_What is needed_:
Tally how many lines of these entries hold the string "jaune". Return the number alone.

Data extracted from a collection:

========================================

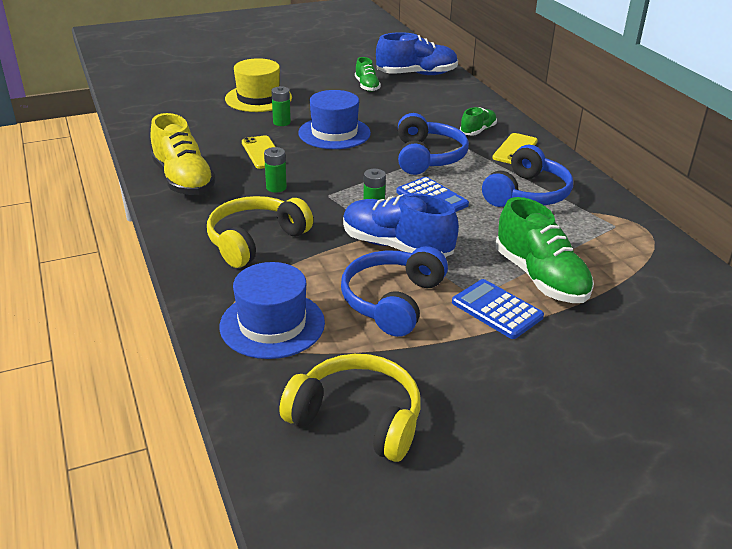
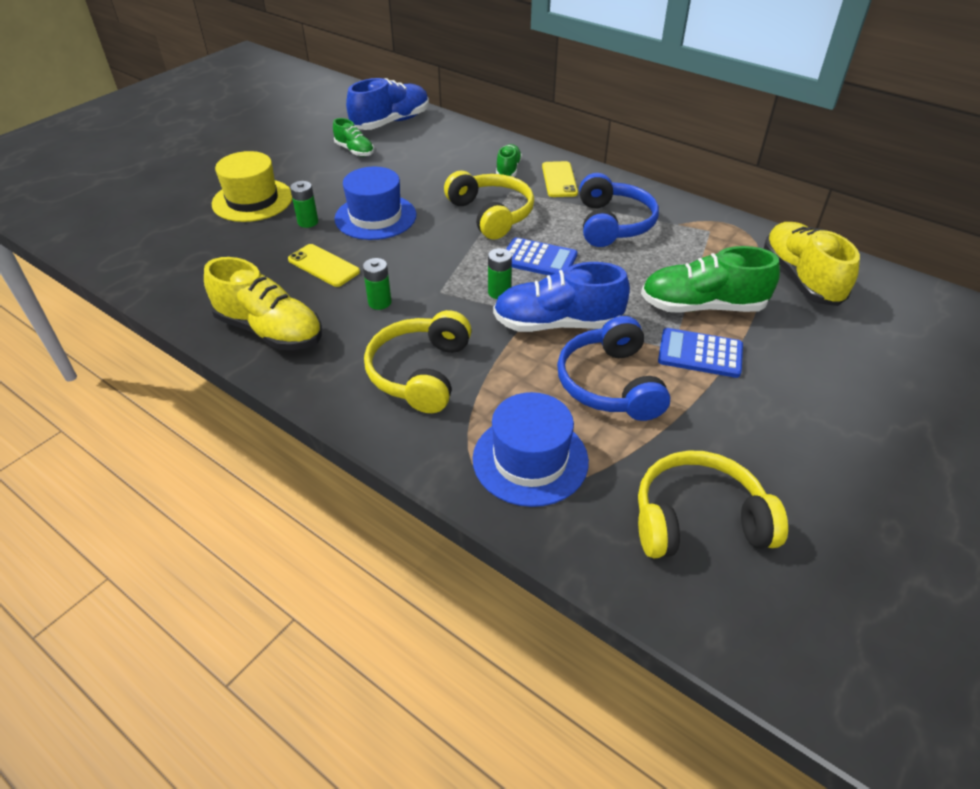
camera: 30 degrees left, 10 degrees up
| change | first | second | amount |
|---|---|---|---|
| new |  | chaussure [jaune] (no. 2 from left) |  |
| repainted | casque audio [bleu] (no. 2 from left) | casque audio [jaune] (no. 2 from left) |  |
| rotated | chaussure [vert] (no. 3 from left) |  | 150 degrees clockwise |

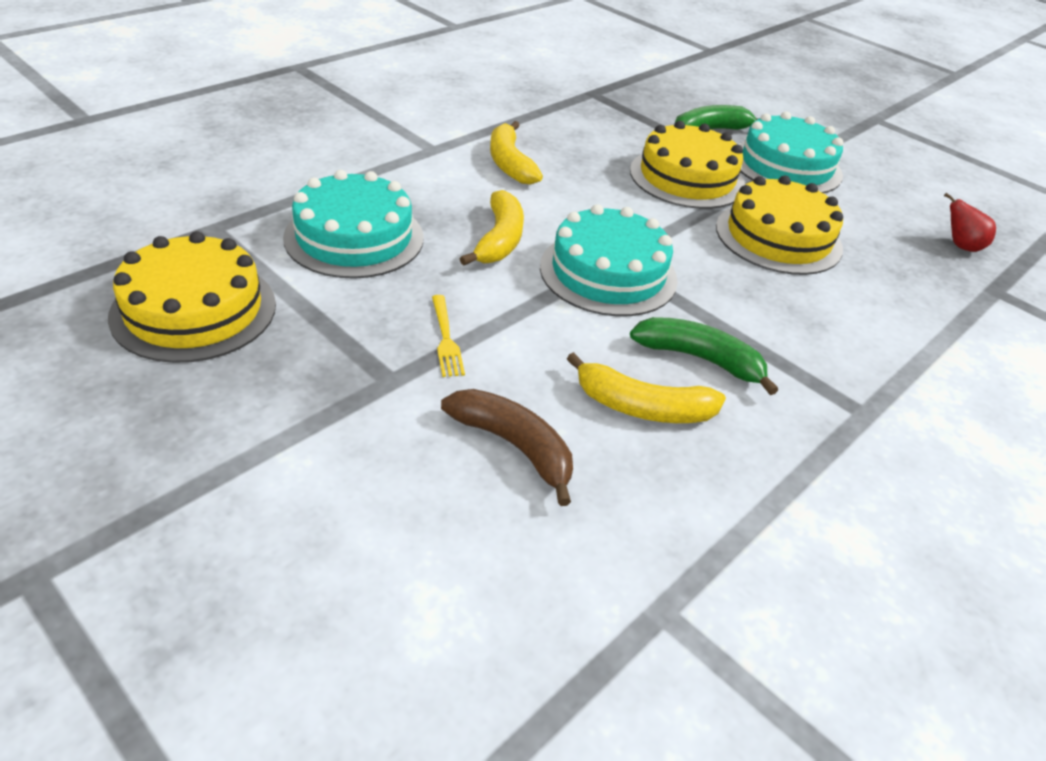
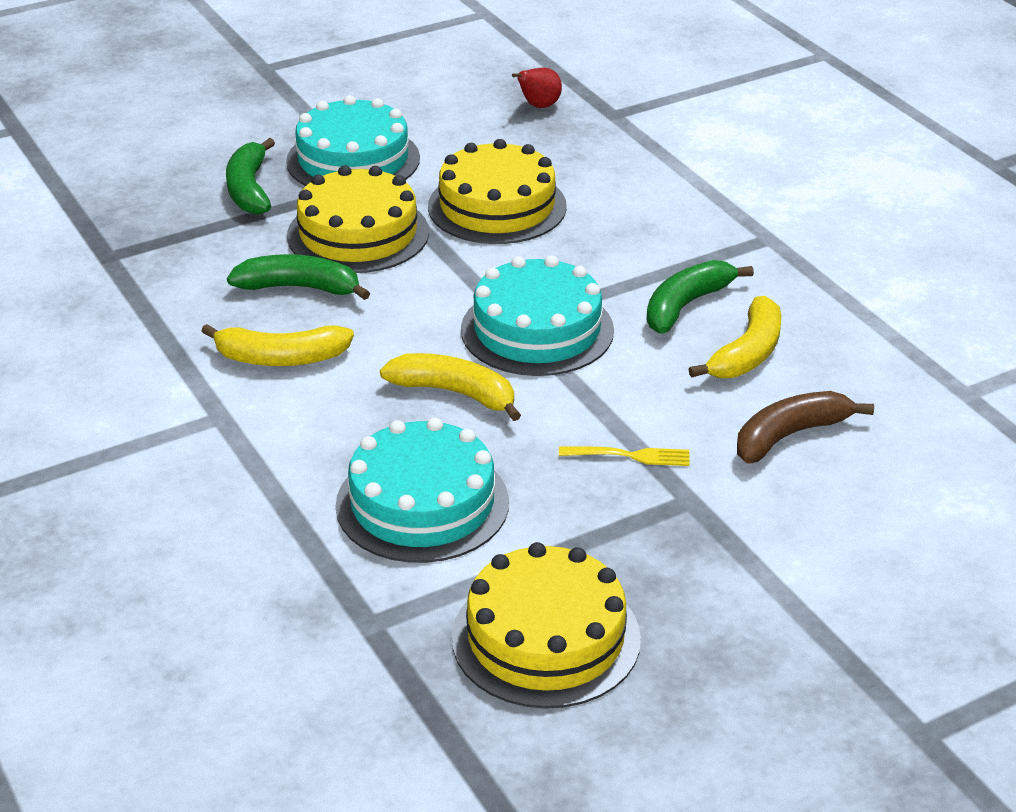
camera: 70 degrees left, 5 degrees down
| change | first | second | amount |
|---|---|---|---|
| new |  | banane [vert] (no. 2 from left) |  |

========================================

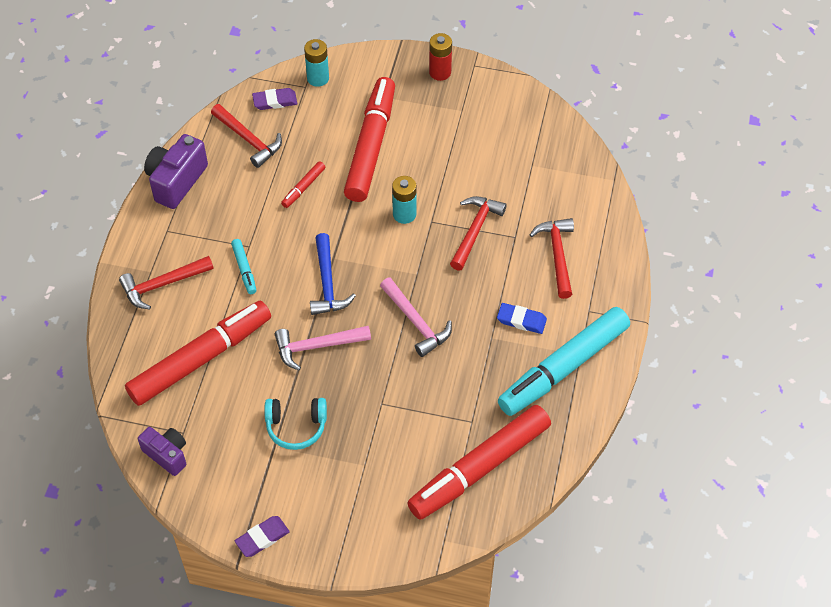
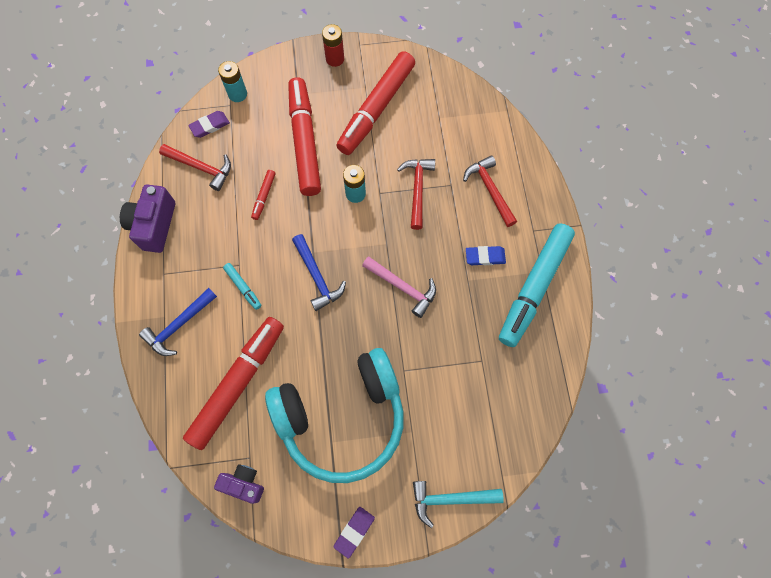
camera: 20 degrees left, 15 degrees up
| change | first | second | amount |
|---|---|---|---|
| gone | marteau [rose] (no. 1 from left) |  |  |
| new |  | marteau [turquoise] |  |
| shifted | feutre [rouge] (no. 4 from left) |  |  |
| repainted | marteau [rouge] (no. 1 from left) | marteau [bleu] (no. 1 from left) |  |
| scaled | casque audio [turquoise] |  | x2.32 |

========================================

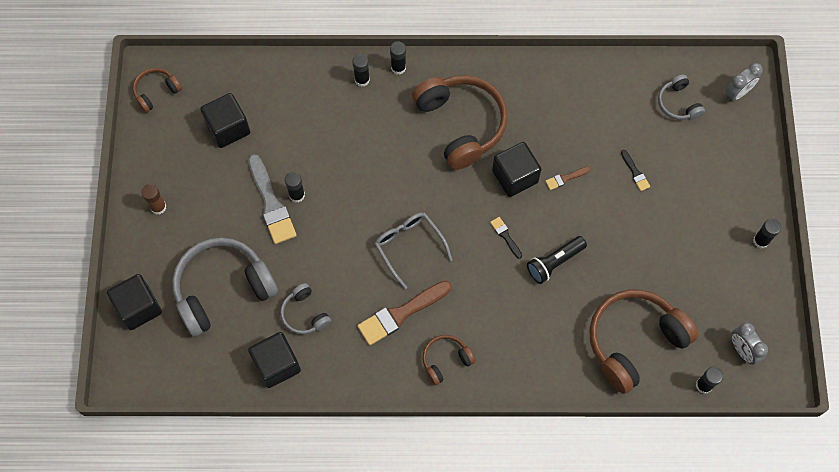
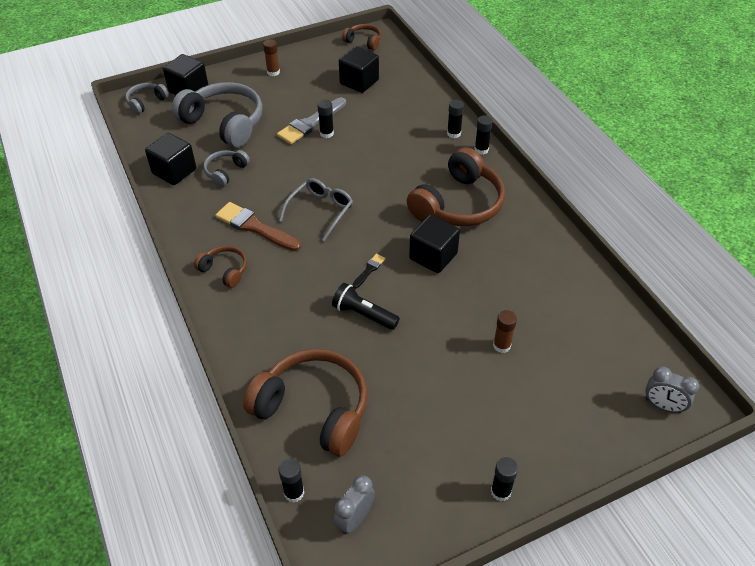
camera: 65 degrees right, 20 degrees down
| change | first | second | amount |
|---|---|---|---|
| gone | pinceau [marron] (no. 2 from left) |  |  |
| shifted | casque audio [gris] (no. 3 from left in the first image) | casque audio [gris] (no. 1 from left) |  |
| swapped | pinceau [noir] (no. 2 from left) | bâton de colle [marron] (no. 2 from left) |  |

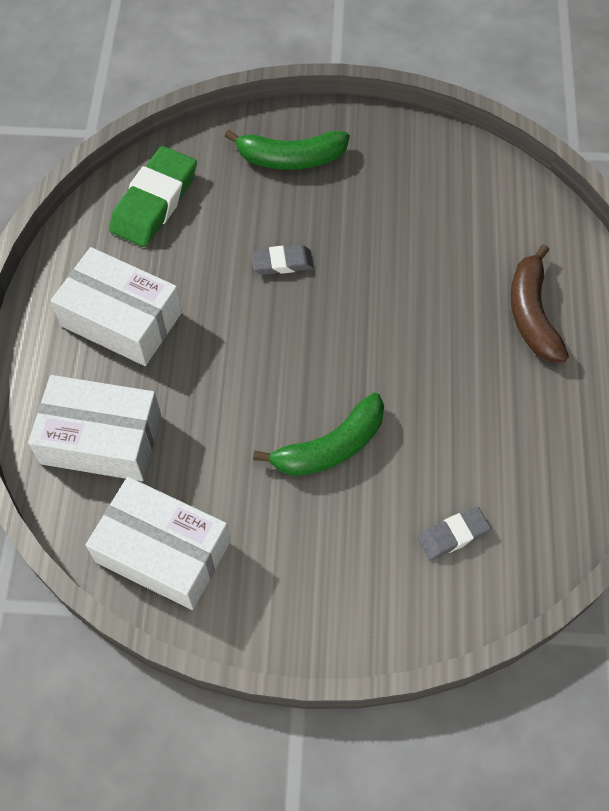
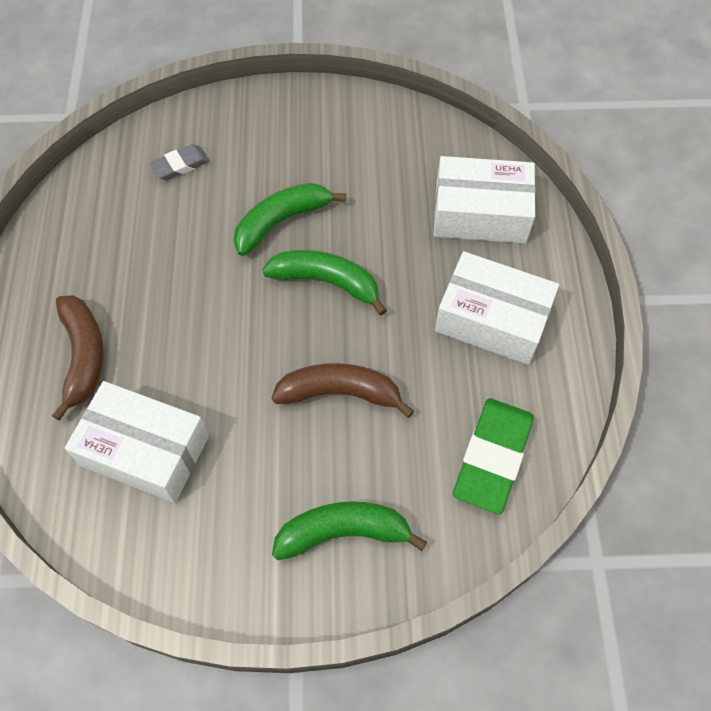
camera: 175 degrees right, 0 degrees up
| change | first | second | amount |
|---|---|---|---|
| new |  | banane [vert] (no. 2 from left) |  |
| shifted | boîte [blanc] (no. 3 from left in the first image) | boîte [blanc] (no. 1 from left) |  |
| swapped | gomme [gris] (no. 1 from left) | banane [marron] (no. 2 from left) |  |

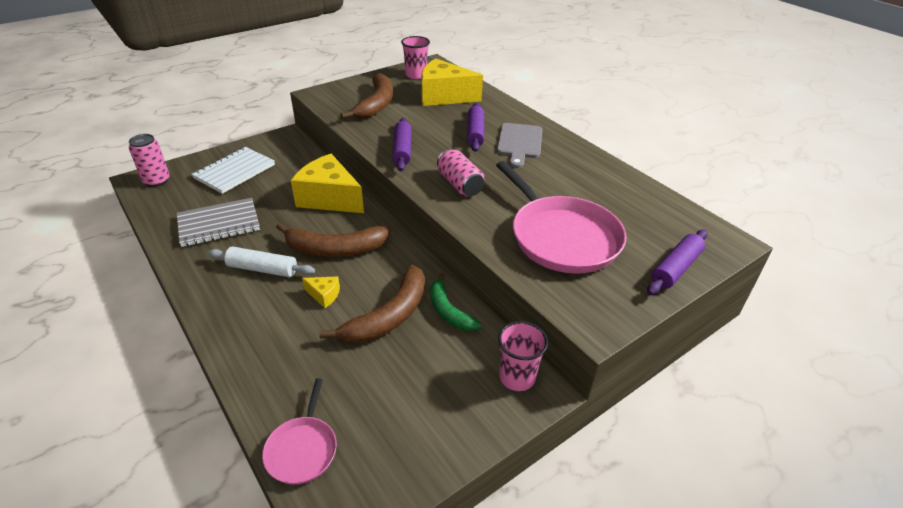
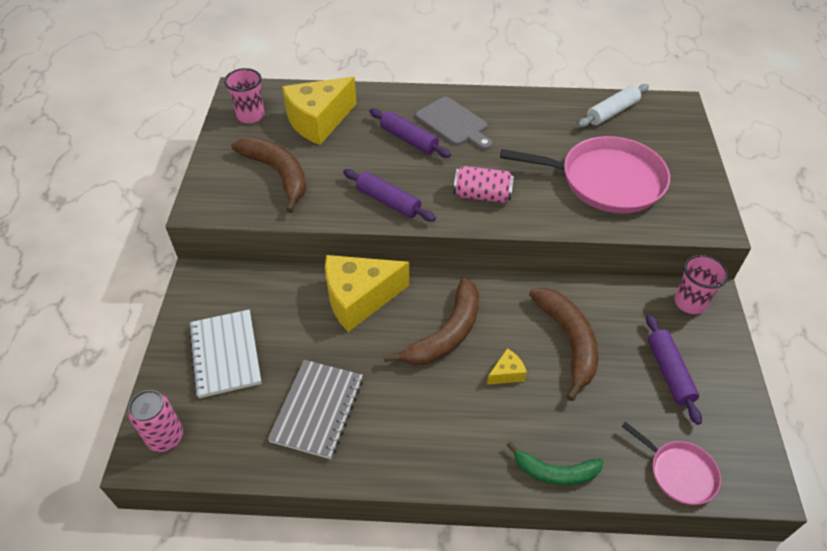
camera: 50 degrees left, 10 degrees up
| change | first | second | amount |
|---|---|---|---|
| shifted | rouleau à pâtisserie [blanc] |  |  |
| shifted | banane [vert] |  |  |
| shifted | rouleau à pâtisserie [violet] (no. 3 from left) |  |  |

========================================

_Answer to this task_:
2